**What is being asked:** Across the whole listing, return each line exactly, with no images included.

**The data:**
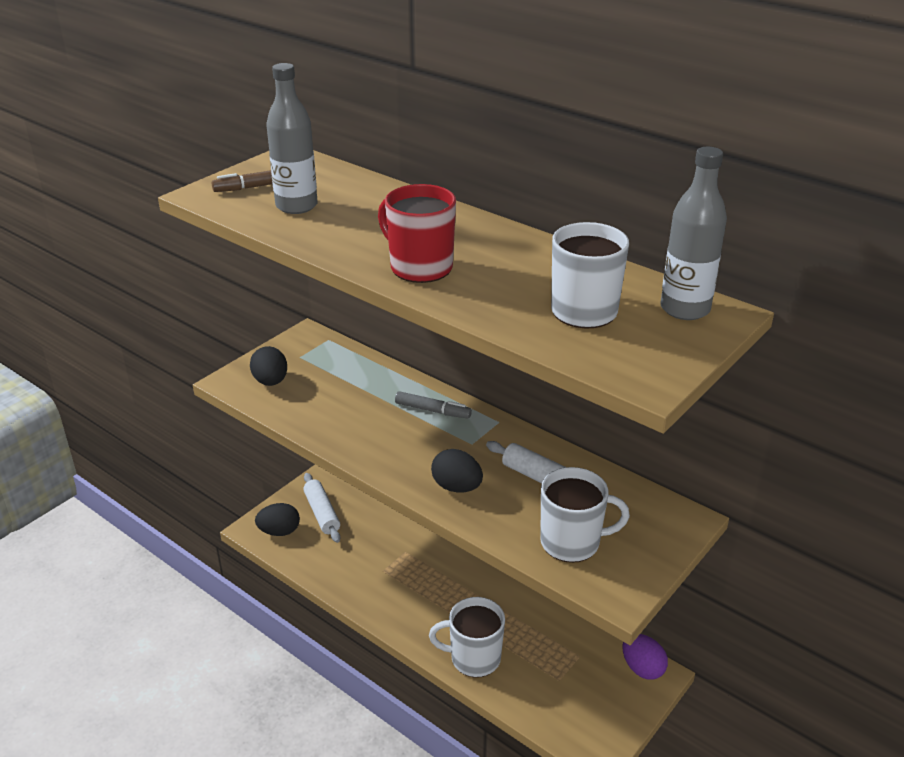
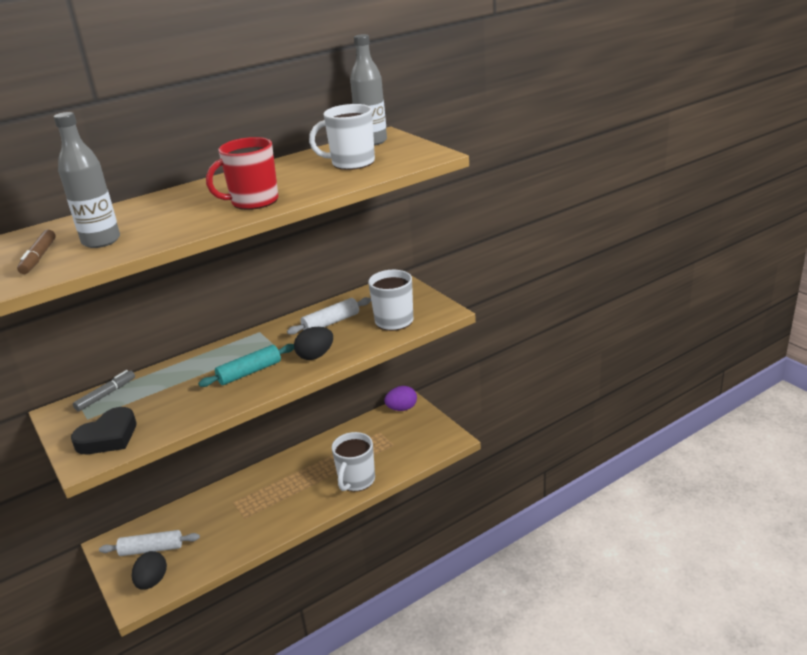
camera: 70 degrees left, 5 degrees down
(270, 381) = (108, 437): black egg -> black heart
(406, 441) = (249, 372): none -> turquoise rolling pin
(432, 410) = (223, 357): grey marker -> grey marker (106, 395)

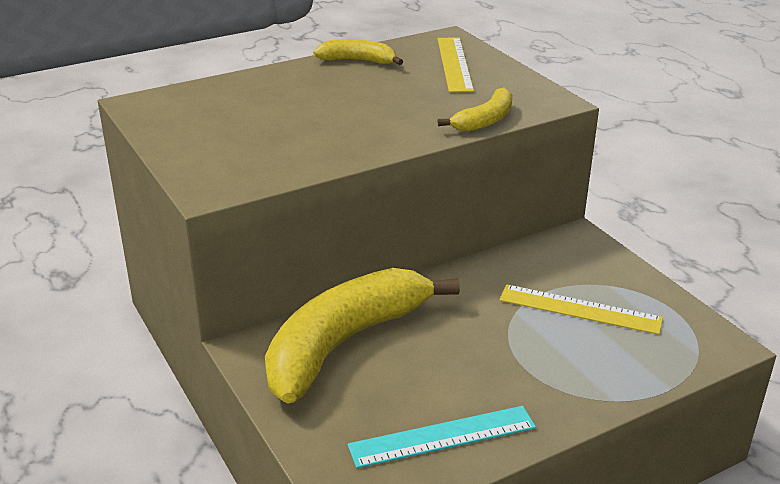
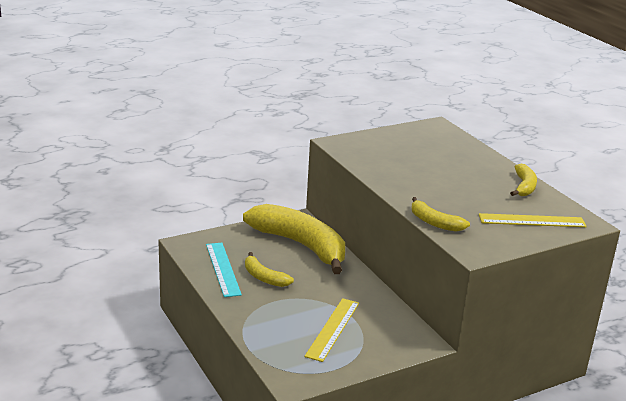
camera: 90 degrees right, 5 degrees down
(458, 383) = (264, 277): none -> yellow banana

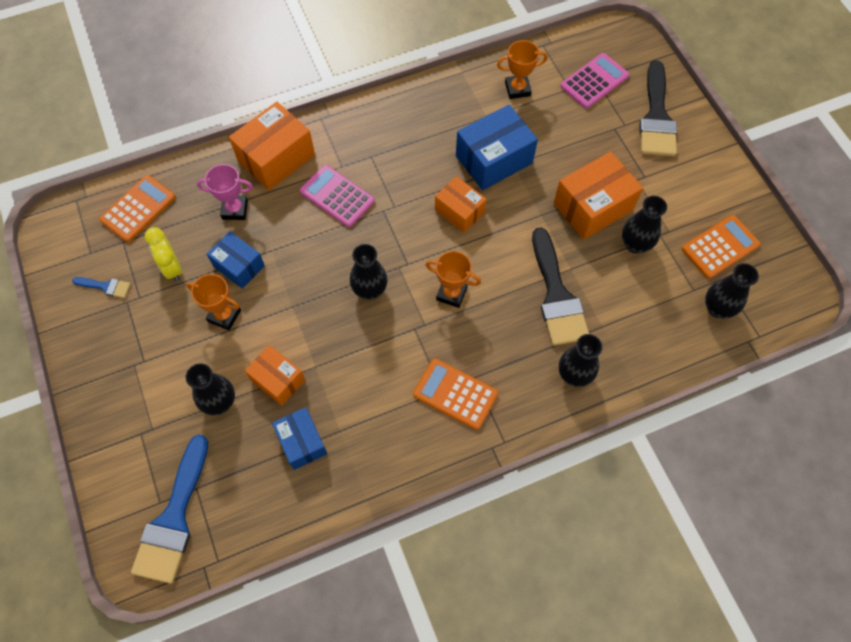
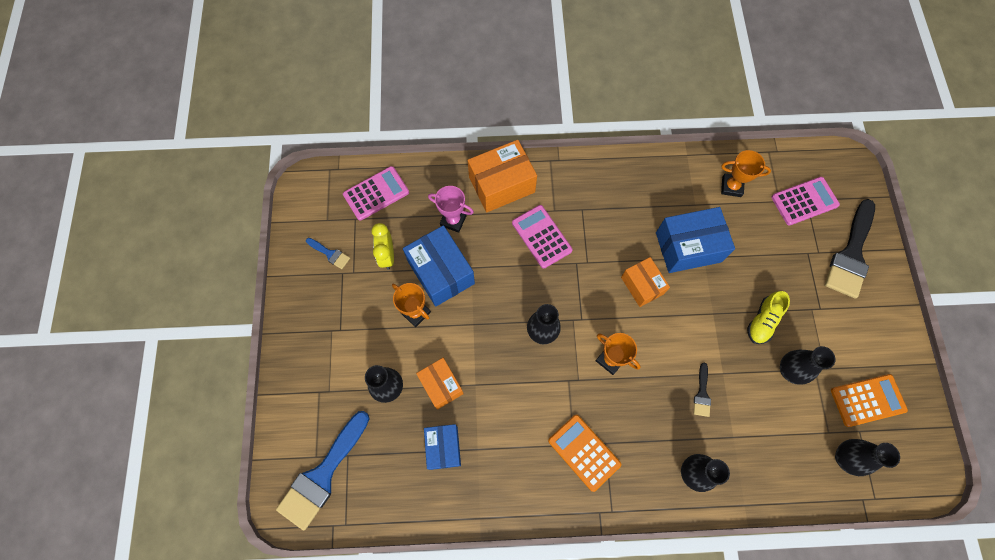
camera: 20 degrees right, 5 degrees up
(138, 208) = (376, 193): orange calculator -> pink calculator
(239, 266) = (441, 272): blue box -> blue box, size x1.59
(556, 295) = (702, 393): black brush -> black brush, size x0.45
(592, 207) = (762, 321): orange box -> yellow shoe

**Worked solution:**
camera: 70 degrees left, 5 degrees down
(270, 381) = (108, 437): black egg -> black heart
(406, 441) = (249, 372): none -> turquoise rolling pin
(432, 410) = (223, 357): grey marker -> grey marker (106, 395)

camera: 90 degrees right, 5 degrees down
(458, 383) = (264, 277): none -> yellow banana

camera: 20 degrees right, 5 degrees up
(138, 208) = (376, 193): orange calculator -> pink calculator
(239, 266) = (441, 272): blue box -> blue box, size x1.59
(556, 295) = (702, 393): black brush -> black brush, size x0.45
(592, 207) = (762, 321): orange box -> yellow shoe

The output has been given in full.